Once the line containing "Someone carried the jet-black snare" is found in the entries below, reproduce it and every line after it, stopping at and including the line containing "Someone put down the pure white toy"; reproduce nothing else, and keep each line exact.

[Stored items]
##########
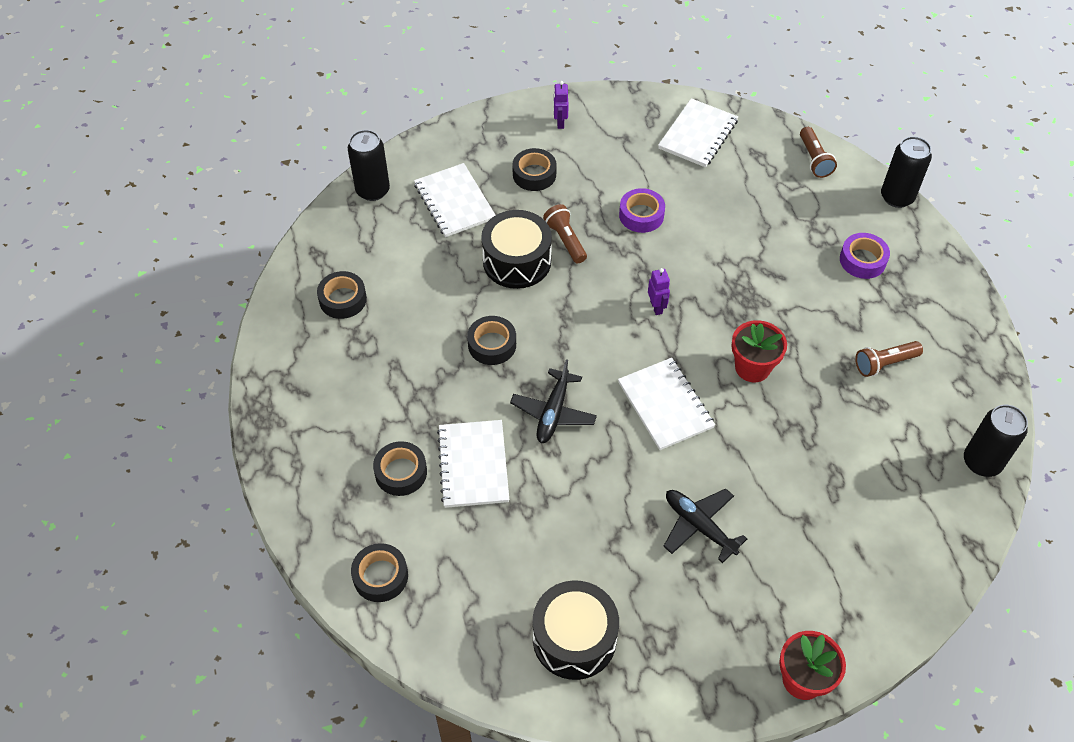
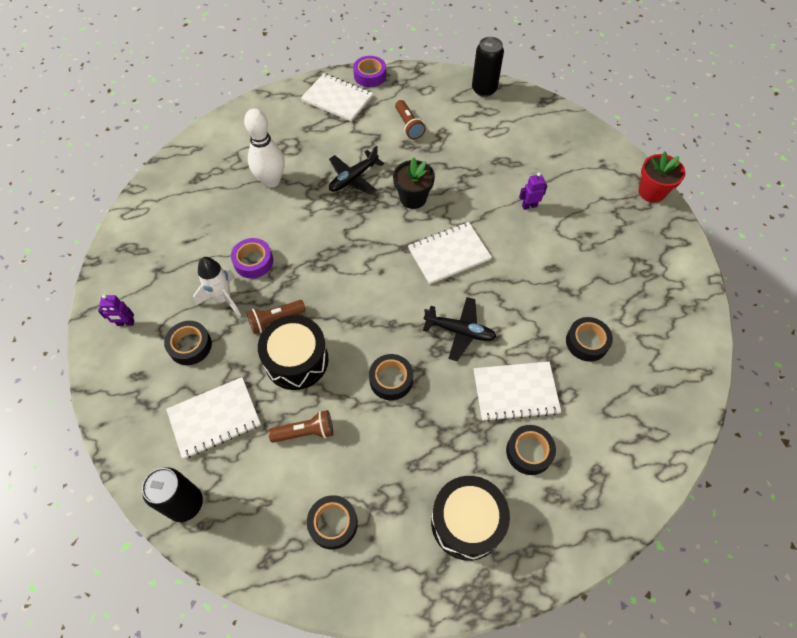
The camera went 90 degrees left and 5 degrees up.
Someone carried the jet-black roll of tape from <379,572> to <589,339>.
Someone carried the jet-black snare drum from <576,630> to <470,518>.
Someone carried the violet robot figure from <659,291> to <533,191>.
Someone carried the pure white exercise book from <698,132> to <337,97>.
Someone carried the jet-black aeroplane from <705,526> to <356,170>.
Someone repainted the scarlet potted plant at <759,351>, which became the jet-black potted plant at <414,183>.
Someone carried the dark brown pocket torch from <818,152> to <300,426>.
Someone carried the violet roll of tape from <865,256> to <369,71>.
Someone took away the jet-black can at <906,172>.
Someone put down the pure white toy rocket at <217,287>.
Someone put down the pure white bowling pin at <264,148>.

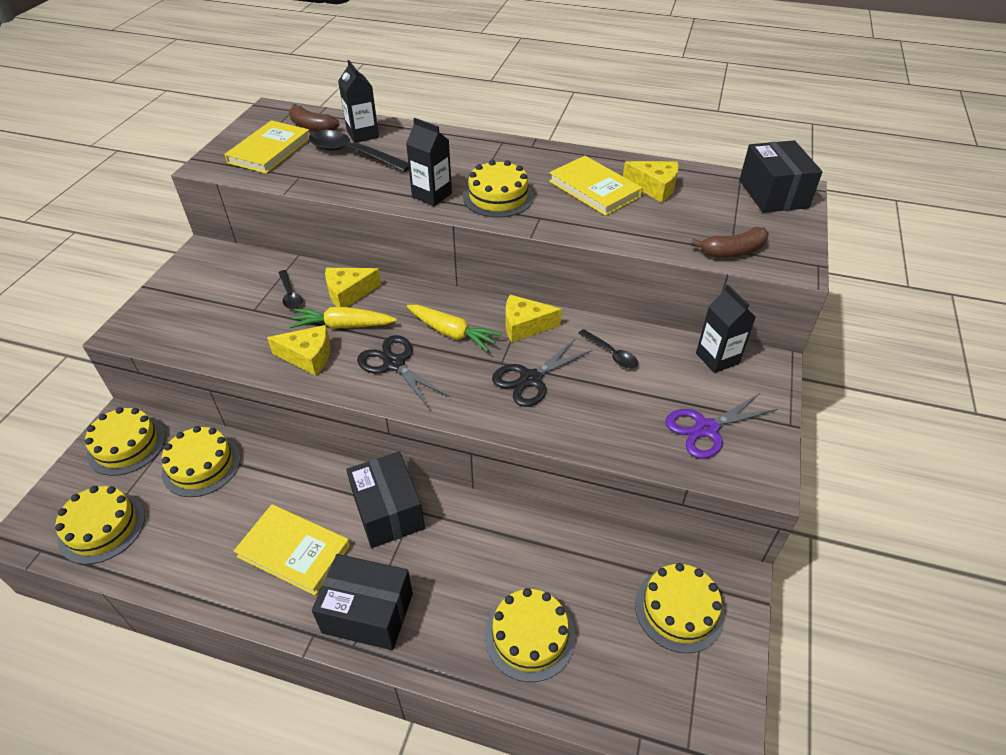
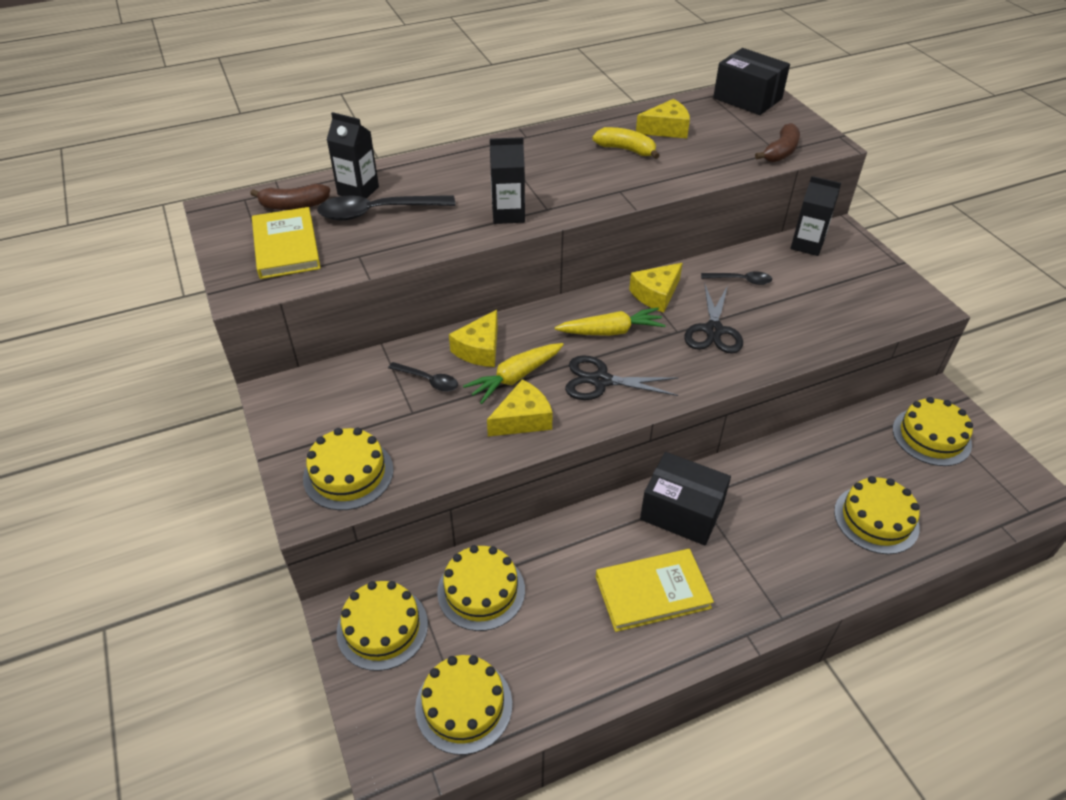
The camera went 40 degrees left and 0 degrees up.
Someone took away the jet-black parcel at <362,602>.
Someone carried the yellow layer cake from <498,189> to <348,469>.
Someone swapped the yellow hardcover at <596,186> for the yellow banana at <626,143>.
Someone took away the violet pair of scissors at <721,426>.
##########
Completed task
Someone carried the jet-black snare drum from <576,630> to <470,518>.
Someone carried the violet robot figure from <659,291> to <533,191>.
Someone carried the pure white exercise book from <698,132> to <337,97>.
Someone carried the jet-black aeroplane from <705,526> to <356,170>.
Someone repainted the scarlet potted plant at <759,351>, which became the jet-black potted plant at <414,183>.
Someone carried the dark brown pocket torch from <818,152> to <300,426>.
Someone carried the violet roll of tape from <865,256> to <369,71>.
Someone took away the jet-black can at <906,172>.
Someone put down the pure white toy rocket at <217,287>.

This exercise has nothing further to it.